***** RAW DATA

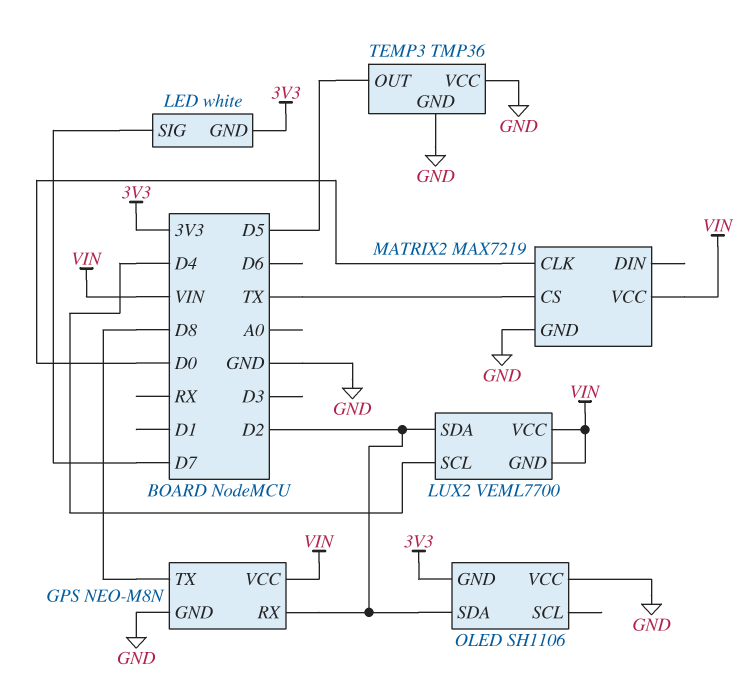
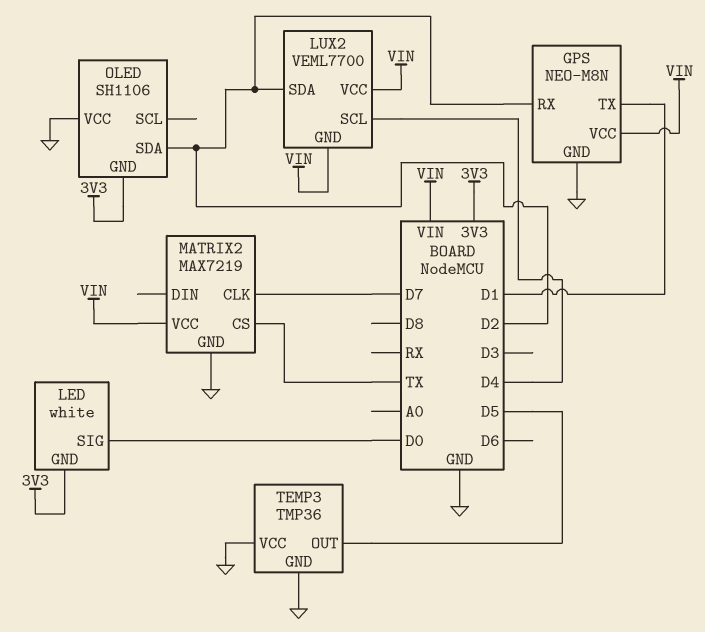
GPS pin TX: D8 -> D1
LED pin SIG: D7 -> D0
MATRIX2 pin CLK: D0 -> D7

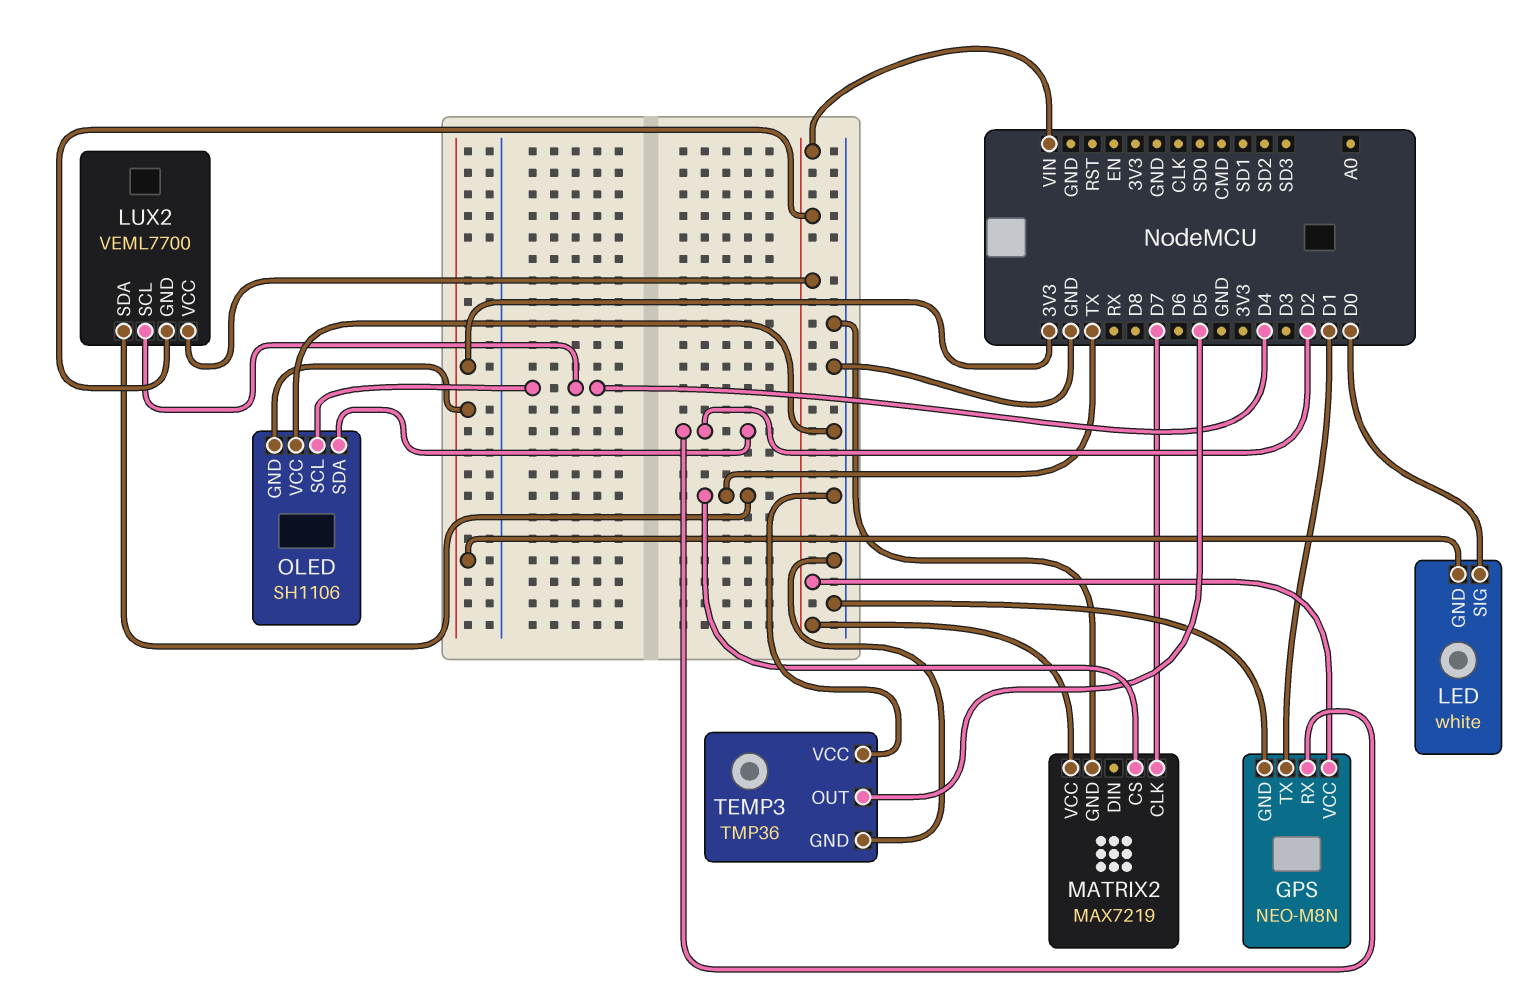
LUX2 pin SDA: D2 -> TX
OLED pin SCL: none -> D4

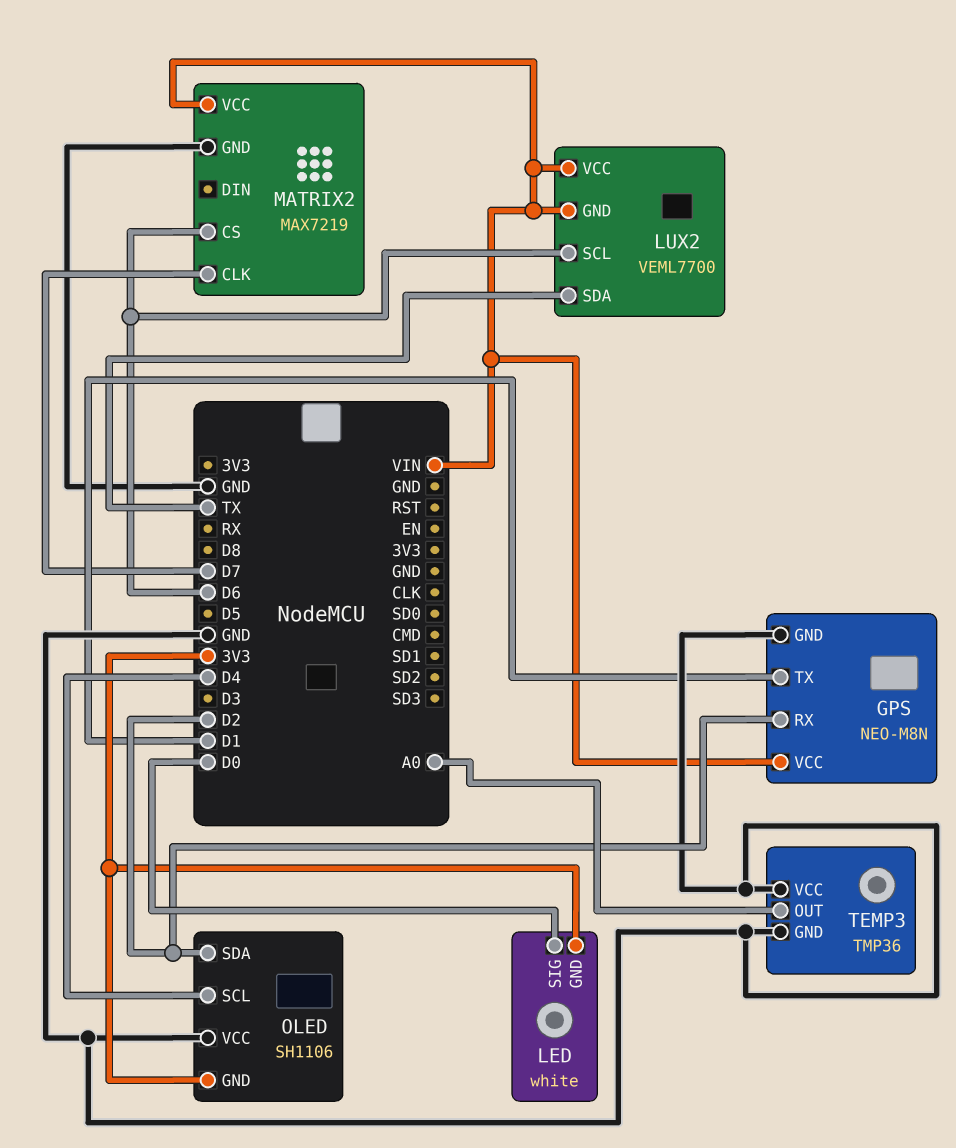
LUX2 pin SCL: D4 -> D6
MATRIX2 pin CS: TX -> D6
TEMP3 pin OUT: D5 -> A0

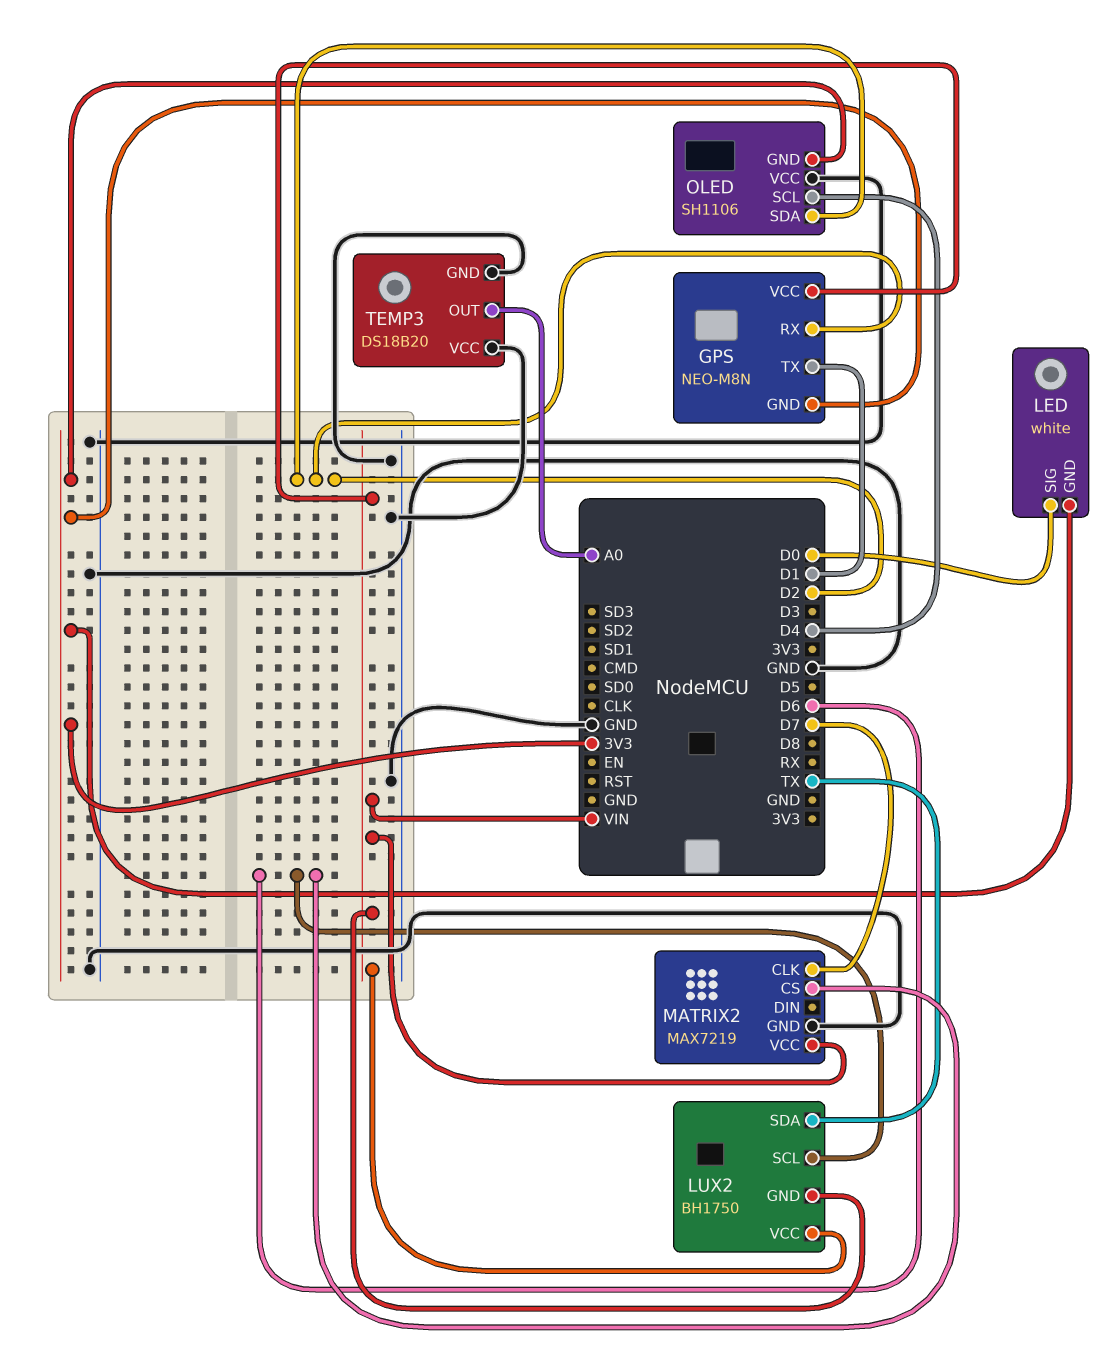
GPS pin GND: GND -> 3V3
LUX2: VEML7700 -> BH1750
TEMP3: TMP36 -> DS18B20

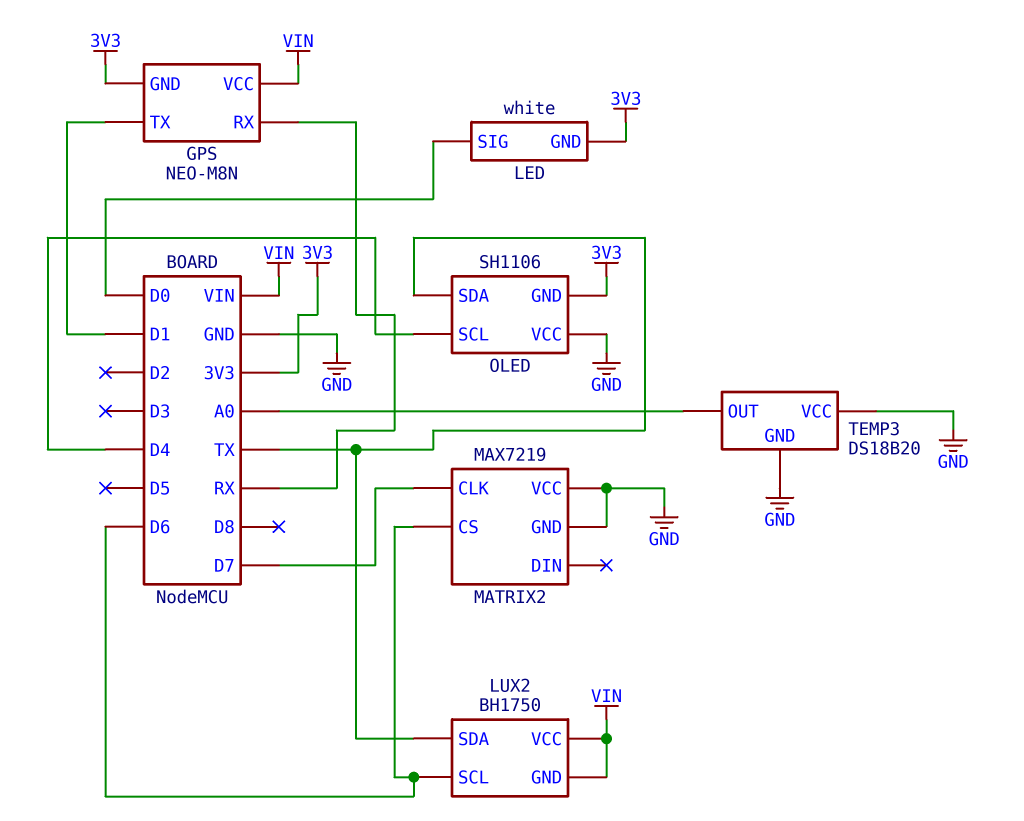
GPS pin RX: D2 -> RX
MATRIX2 pin VCC: VIN -> GND
OLED pin SDA: D2 -> TX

**********

WHAT IS EXPECTED:
Work out how many lines of the entries include the word "OLED", and respond with that number and nothing more.

RESPONSE TO THIS TASK:
2